*** INFORMATION PROVIDED

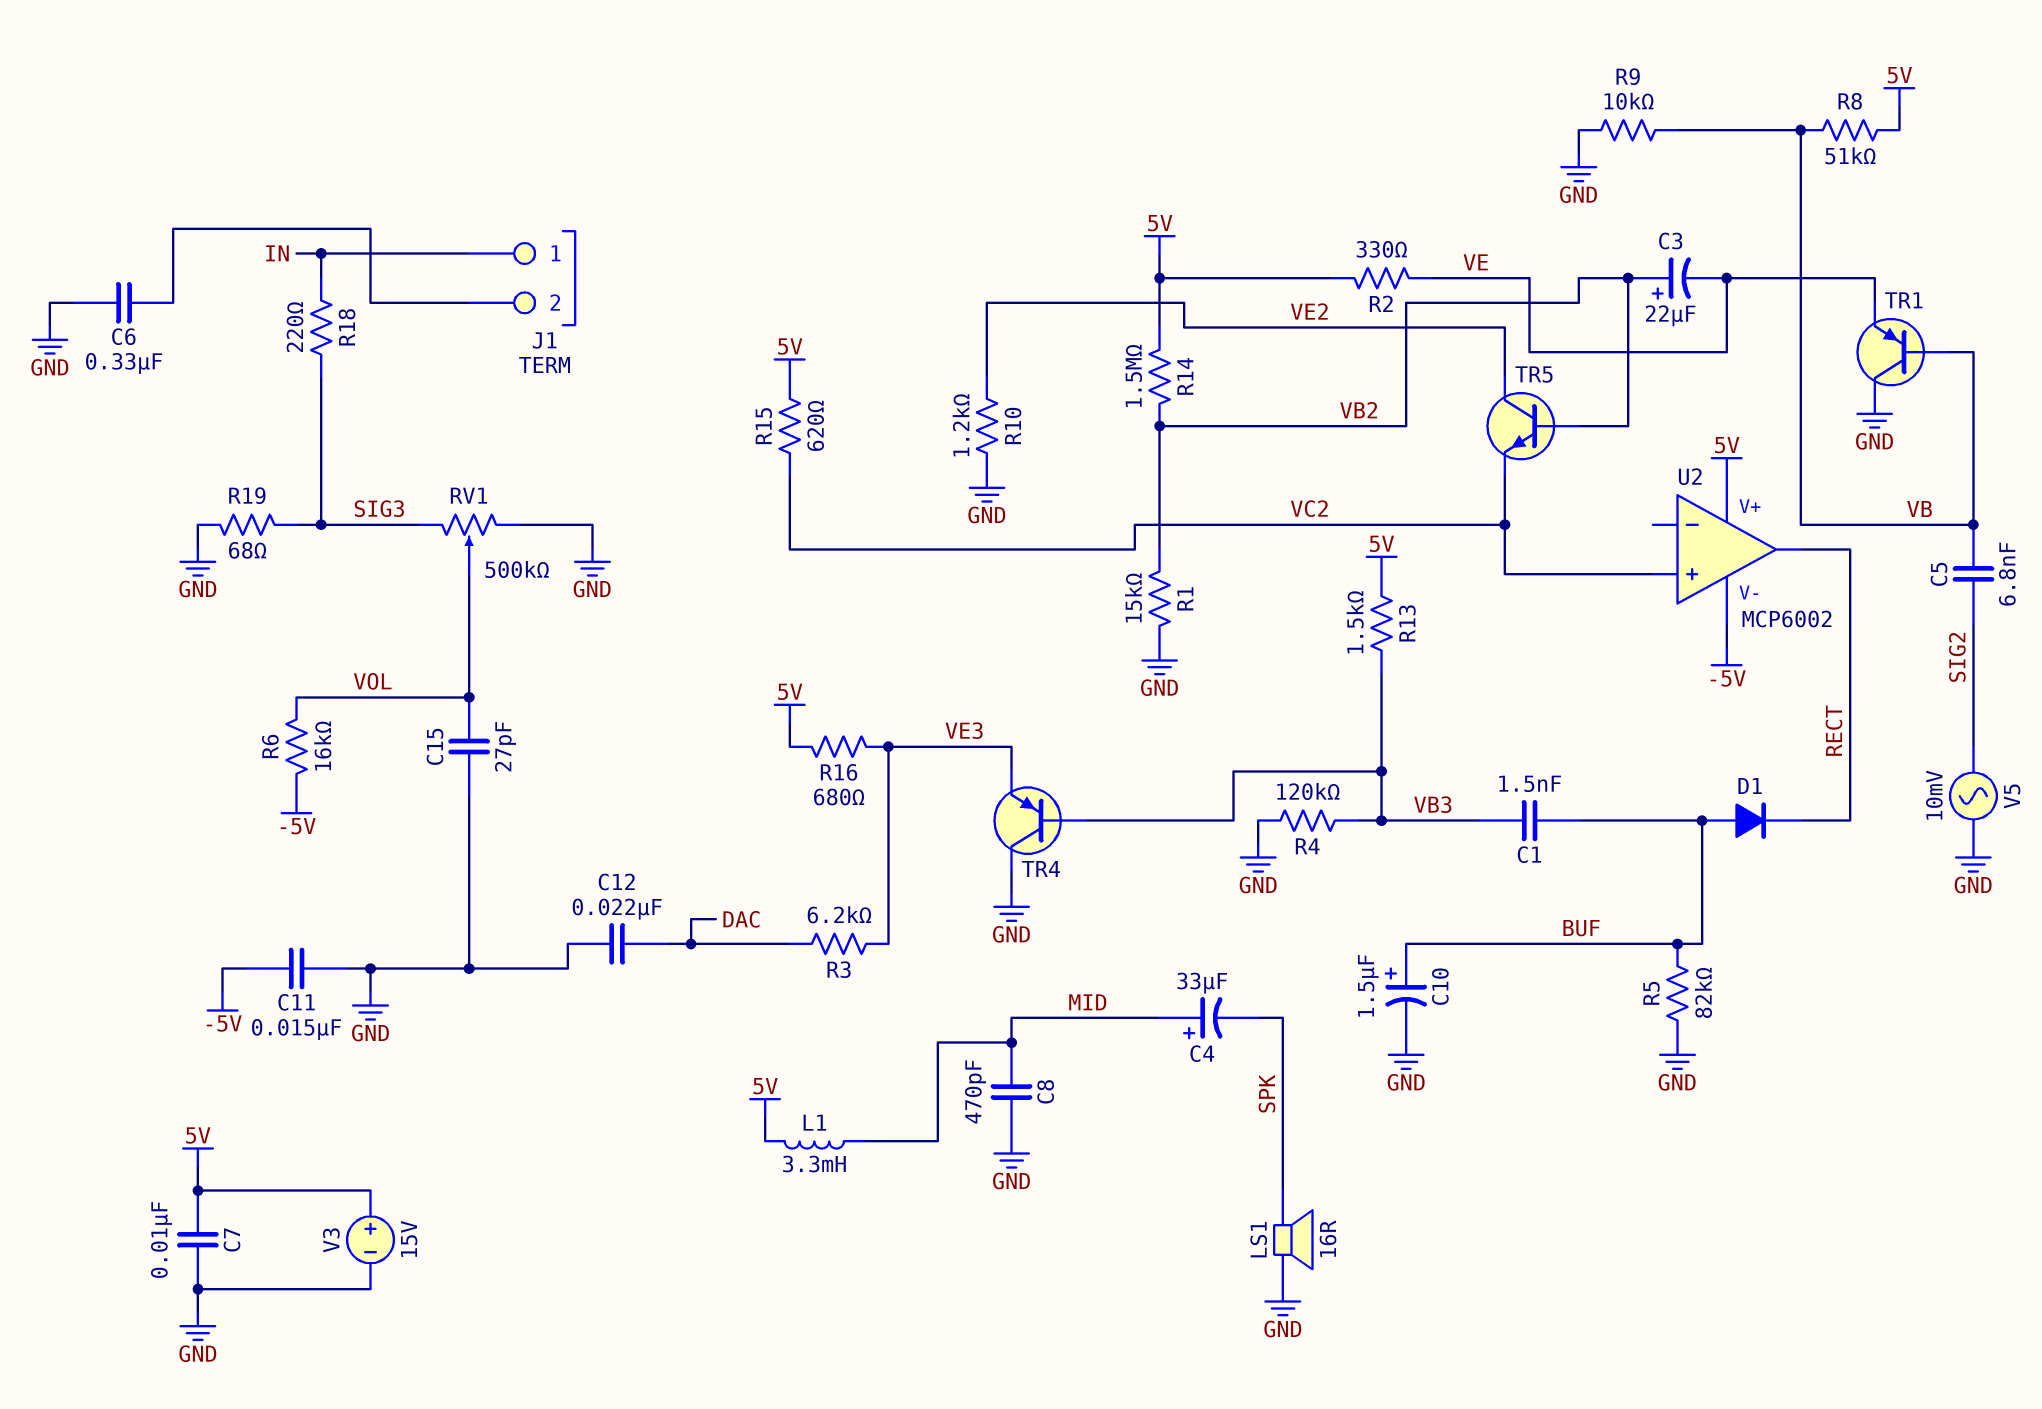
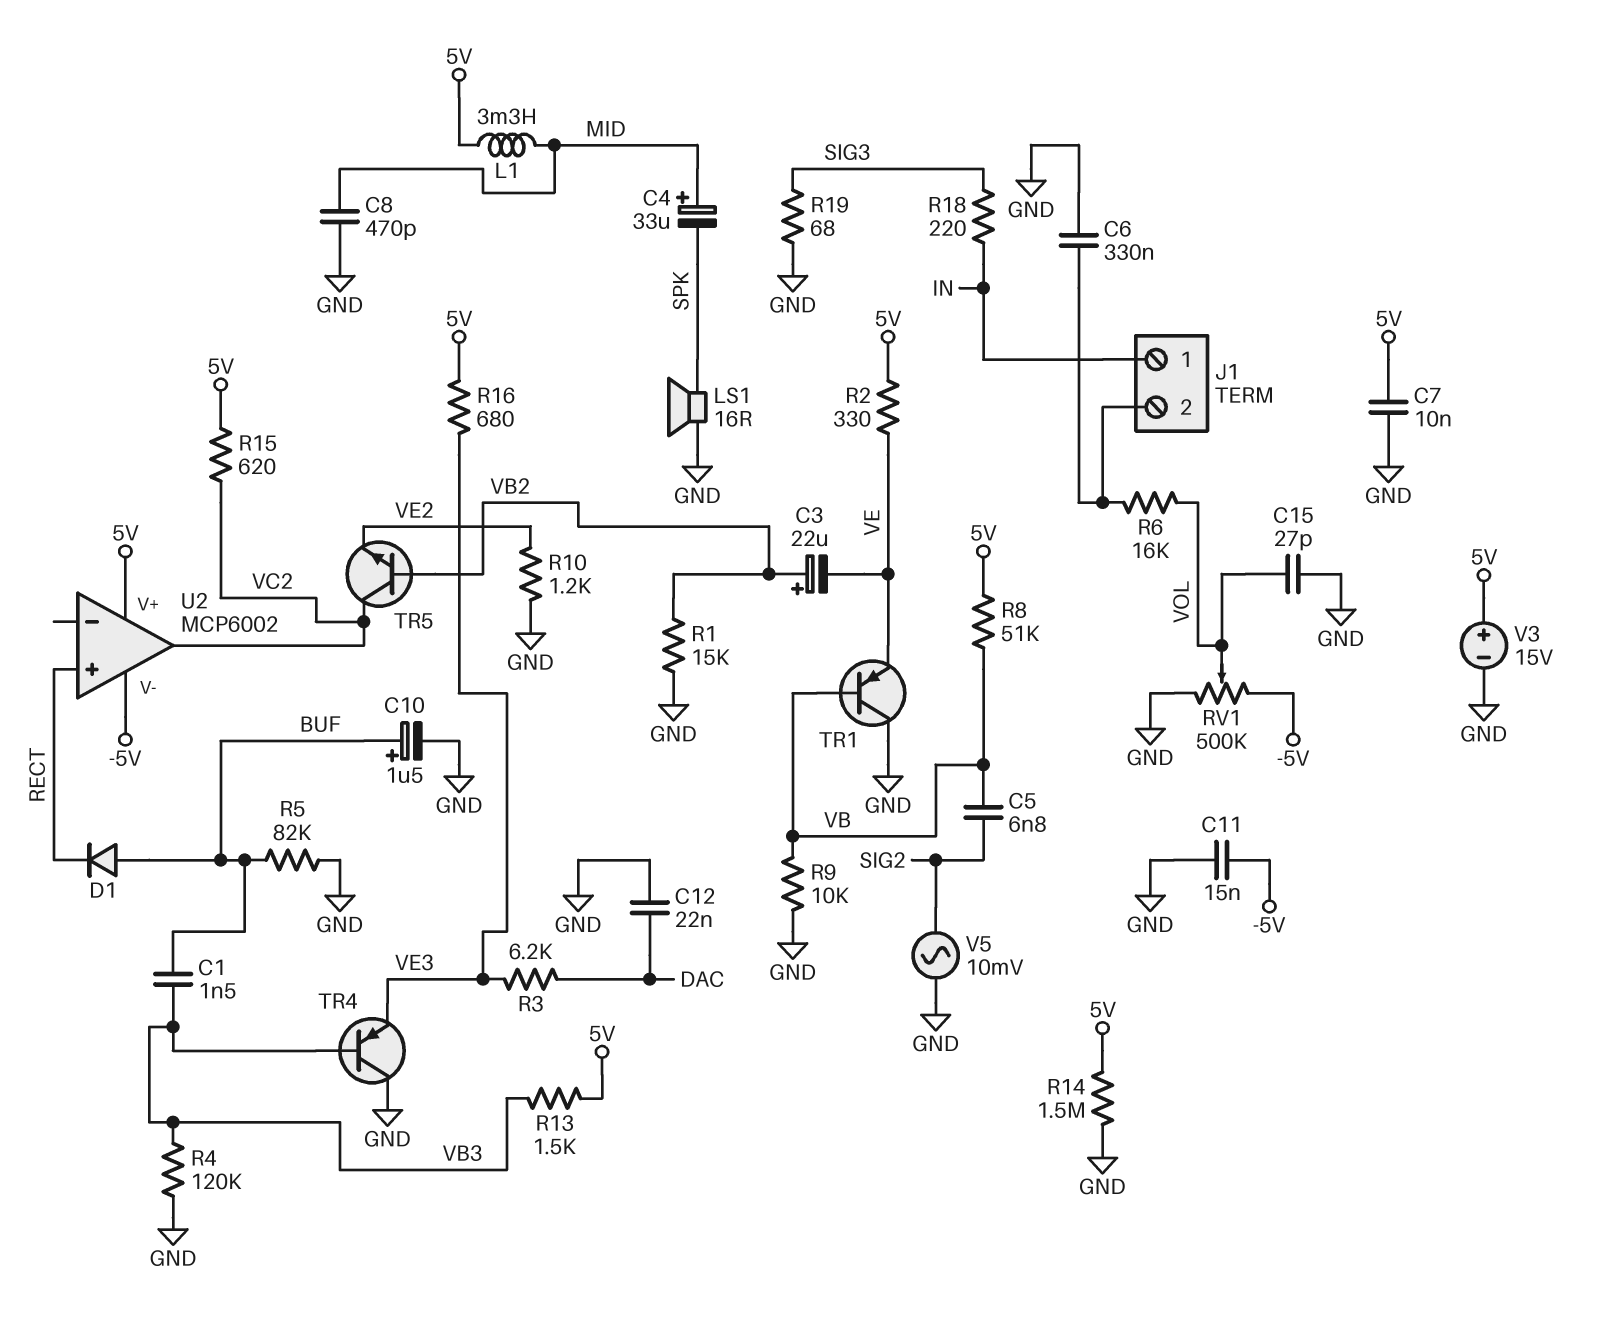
R6: 16k (-5V, VOL) -> 16k (J1/2, VOL)
R14: 1.5M (5V, VB2) -> 1.5M (5V, GND)
RV1: 500k (GND, SIG3, wiper VOL) -> 500k (-5V, GND, wiper VOL)
TR5: NPN (B VB2, C VE2, E VC2) -> NPN (B VB2, C VC2, E VE2)
U2 pin in+: VC2 -> RECT
U2 pin out: RECT -> VC2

******

### EXERCISE GOAL
Give the listing above again word for word, without its pictures.

### PROBLEM SOLUTION
R6: 16k (-5V, VOL) -> 16k (J1/2, VOL)
R14: 1.5M (5V, VB2) -> 1.5M (5V, GND)
RV1: 500k (GND, SIG3, wiper VOL) -> 500k (-5V, GND, wiper VOL)
TR5: NPN (B VB2, C VE2, E VC2) -> NPN (B VB2, C VC2, E VE2)
U2 pin in+: VC2 -> RECT
U2 pin out: RECT -> VC2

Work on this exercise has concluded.